WHAT IS BEING ASKED ->
Copy the listing as it is written, and leave each picture out.

** GIVEN MATERIAL follows **

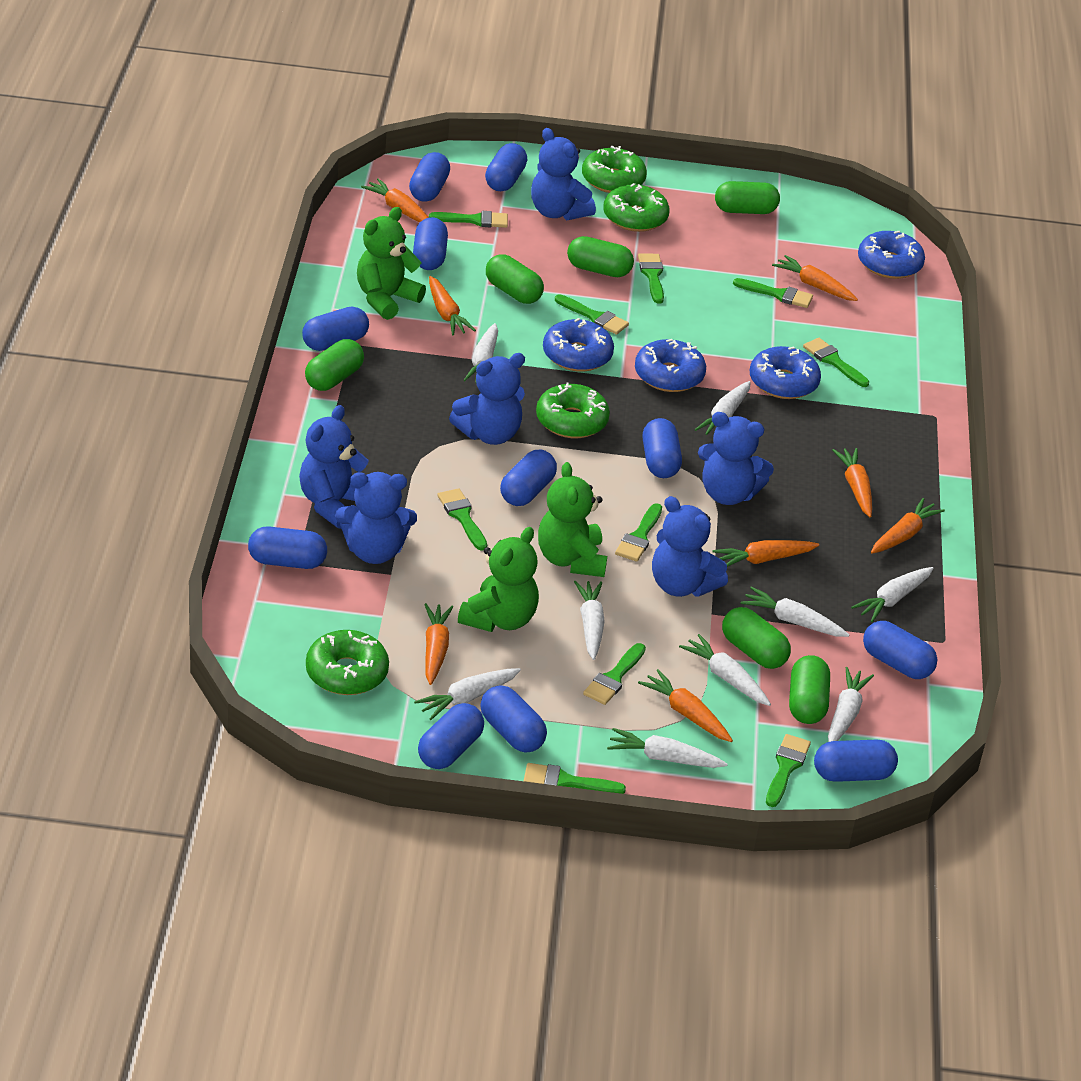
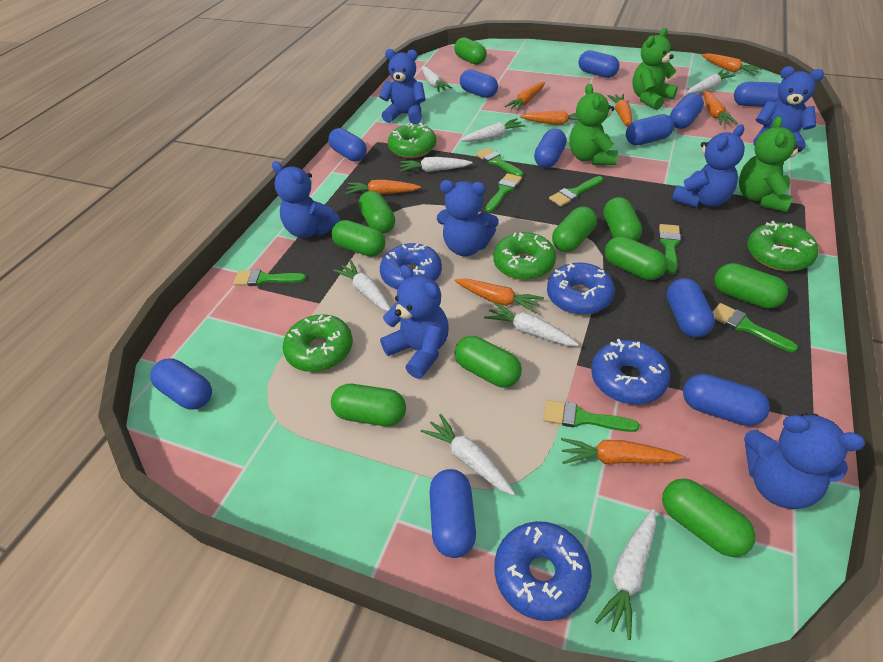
blue teddy bear: 6 -> 7
green brush: 10 -> 7
green capsule: 6 -> 10
white carrot: 9 -> 8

** End of GIVEN MATERIAL **

ANSWER BELOW ->
blue teddy bear: 6 -> 7
green brush: 10 -> 7
green capsule: 6 -> 10
white carrot: 9 -> 8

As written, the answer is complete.